==== RECORDS SUPPLIED

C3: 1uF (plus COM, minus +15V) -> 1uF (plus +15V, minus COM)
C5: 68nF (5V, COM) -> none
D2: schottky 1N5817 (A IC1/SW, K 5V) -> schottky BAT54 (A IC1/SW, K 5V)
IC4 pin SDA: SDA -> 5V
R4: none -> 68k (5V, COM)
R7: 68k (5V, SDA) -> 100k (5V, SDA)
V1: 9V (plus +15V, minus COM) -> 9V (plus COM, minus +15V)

========
==== RECORDS SUPPLIED

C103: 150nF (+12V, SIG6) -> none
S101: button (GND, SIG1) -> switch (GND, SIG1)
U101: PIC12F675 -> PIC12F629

========
==== RECORDS SUPPLIED

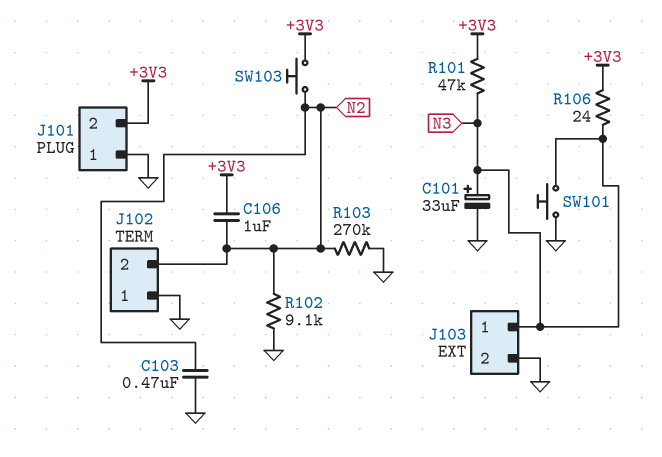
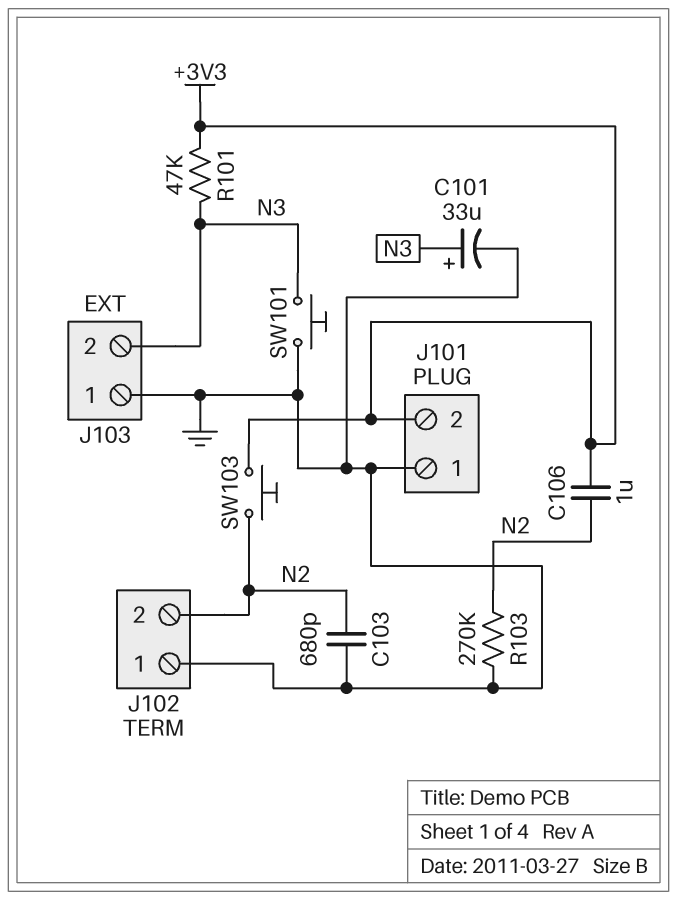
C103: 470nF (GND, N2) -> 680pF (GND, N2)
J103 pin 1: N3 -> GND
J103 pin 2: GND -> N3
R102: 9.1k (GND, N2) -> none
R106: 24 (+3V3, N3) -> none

========

→ **INSTRUCTIONS FOR THE TASK**
Looking at the data above, say how many lines contain "none", and give no other words.

→ **SOLUTION TO THIS PROBLEM**
5